PROBLEM DETAILS:
Extract from the records below each line that contains the string "taller", with matches treated as case-sensitive.

EXTRACTED ENTRIES:
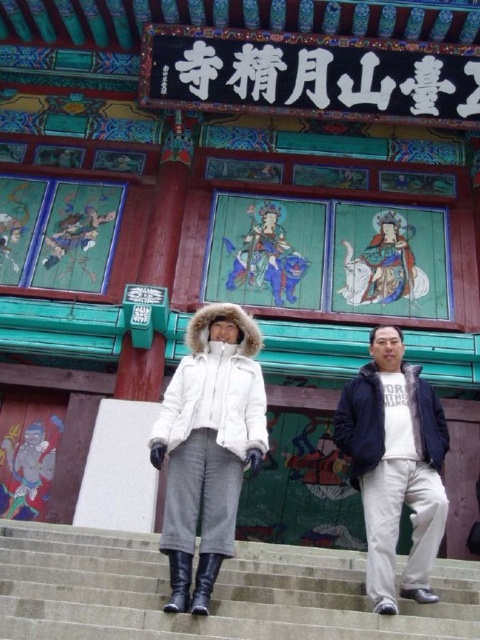
Is gray concrete stairs at center taller than white cotton pants at right?

Incorrect, gray concrete stairs at center's height is not larger of white cotton pants at right's.

Who is more forward, (103, 556) or (380, 500)?

Point (380, 500)

Is point (139, 536) behind point (376, 563)?

Yes.

You are a GUI agent. You are given a task and a screenshot of the screen. Output one action in this format:
    pyautogui.click(x=<x>, y=<y>)
    Task: Click on the gray concrete stairs at center
    The height and width of the screenshot is (640, 480).
    Given the screenshot: What is the action you would take?
    pyautogui.click(x=213, y=595)

Who is taller, white fur-trimmed coat at center or white cotton pants at right?

With more height is white cotton pants at right.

EXERCISE RESPONSE:
Is gray concrete stairs at center taller than white cotton pants at right?
Who is taller, white fur-trimmed coat at center or white cotton pants at right?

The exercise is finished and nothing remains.